— START SUPPLIED MATERIAL —
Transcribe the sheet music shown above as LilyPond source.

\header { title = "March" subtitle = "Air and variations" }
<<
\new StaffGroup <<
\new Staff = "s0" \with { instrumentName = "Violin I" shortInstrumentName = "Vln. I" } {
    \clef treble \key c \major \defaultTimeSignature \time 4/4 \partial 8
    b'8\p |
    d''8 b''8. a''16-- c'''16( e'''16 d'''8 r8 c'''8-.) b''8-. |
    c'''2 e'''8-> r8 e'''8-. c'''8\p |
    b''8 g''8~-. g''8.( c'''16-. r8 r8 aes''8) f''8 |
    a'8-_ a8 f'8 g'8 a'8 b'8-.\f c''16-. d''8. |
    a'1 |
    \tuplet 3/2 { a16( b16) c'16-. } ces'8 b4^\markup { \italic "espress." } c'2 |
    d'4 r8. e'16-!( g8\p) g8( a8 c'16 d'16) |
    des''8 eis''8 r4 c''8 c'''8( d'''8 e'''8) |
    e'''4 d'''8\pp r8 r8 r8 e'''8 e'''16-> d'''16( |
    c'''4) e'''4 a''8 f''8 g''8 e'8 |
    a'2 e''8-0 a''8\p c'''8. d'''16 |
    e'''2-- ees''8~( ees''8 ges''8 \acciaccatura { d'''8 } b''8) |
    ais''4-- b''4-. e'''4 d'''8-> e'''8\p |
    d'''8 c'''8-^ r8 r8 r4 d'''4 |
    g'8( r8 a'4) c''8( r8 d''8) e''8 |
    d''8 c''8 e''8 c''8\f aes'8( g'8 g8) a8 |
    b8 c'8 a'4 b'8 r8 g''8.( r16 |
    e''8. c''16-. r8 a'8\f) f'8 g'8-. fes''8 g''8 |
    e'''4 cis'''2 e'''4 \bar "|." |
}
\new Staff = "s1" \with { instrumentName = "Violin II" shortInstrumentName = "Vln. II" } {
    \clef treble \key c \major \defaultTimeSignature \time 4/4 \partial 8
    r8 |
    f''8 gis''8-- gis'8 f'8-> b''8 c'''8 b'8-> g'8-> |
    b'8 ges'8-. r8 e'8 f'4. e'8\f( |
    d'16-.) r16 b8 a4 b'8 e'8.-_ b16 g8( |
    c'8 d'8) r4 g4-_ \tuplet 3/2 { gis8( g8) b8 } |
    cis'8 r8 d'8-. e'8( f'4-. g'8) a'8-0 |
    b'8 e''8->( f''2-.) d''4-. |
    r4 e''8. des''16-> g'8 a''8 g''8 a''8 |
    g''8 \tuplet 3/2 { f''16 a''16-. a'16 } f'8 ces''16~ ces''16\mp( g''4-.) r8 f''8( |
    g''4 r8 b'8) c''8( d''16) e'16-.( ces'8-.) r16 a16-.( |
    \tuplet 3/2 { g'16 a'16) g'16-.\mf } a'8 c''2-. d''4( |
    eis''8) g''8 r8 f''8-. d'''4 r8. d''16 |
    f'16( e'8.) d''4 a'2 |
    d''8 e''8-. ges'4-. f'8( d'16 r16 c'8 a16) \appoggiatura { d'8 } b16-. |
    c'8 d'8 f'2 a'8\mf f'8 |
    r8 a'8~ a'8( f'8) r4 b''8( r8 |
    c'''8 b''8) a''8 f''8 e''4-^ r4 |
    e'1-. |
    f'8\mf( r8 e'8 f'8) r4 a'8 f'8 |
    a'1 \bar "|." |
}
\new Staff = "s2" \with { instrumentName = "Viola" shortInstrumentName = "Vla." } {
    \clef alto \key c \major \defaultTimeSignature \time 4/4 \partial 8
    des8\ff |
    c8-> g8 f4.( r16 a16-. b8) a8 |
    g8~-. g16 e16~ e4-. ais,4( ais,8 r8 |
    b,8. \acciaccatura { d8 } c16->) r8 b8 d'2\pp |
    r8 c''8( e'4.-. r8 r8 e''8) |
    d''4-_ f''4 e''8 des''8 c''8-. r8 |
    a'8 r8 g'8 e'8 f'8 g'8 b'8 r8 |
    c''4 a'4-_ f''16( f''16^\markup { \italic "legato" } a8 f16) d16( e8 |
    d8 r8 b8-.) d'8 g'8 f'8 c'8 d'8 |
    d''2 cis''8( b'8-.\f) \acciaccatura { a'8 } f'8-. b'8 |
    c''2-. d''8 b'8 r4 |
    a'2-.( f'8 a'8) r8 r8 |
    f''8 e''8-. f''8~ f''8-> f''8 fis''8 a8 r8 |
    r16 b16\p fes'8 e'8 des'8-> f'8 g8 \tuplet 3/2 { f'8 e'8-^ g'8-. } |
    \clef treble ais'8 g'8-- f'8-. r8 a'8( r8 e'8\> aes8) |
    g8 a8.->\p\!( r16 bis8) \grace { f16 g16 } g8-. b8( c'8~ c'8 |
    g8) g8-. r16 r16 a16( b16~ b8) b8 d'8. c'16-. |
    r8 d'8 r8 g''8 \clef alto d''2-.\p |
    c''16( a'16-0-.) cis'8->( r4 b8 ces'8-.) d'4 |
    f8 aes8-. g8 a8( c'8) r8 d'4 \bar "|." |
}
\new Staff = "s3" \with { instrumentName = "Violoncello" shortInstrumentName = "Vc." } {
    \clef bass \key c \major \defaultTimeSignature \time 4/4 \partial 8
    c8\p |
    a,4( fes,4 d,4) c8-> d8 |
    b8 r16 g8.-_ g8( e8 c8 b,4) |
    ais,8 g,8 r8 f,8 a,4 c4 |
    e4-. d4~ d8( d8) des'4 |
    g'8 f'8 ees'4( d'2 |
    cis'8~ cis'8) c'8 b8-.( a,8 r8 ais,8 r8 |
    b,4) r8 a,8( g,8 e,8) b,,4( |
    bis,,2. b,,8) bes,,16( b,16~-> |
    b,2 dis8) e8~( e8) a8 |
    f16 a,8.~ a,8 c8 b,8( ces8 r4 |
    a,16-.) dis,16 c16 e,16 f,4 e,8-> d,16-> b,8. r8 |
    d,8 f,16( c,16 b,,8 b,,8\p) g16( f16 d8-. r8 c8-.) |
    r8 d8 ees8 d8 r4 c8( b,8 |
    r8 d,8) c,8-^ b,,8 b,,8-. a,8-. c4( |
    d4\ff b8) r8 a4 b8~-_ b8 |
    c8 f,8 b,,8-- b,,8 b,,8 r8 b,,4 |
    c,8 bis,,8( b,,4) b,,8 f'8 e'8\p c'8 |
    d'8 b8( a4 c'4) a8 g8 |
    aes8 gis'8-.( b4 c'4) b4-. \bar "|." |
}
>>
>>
— END SUPPLIED MATERIAL —
**GIVEN TASK:** Return every line above that contains the word "major".

**THE ANSWER:**
    \clef treble \key c \major \defaultTimeSignature \time 4/4 \partial 8
    \clef treble \key c \major \defaultTimeSignature \time 4/4 \partial 8
    \clef alto \key c \major \defaultTimeSignature \time 4/4 \partial 8
    \clef bass \key c \major \defaultTimeSignature \time 4/4 \partial 8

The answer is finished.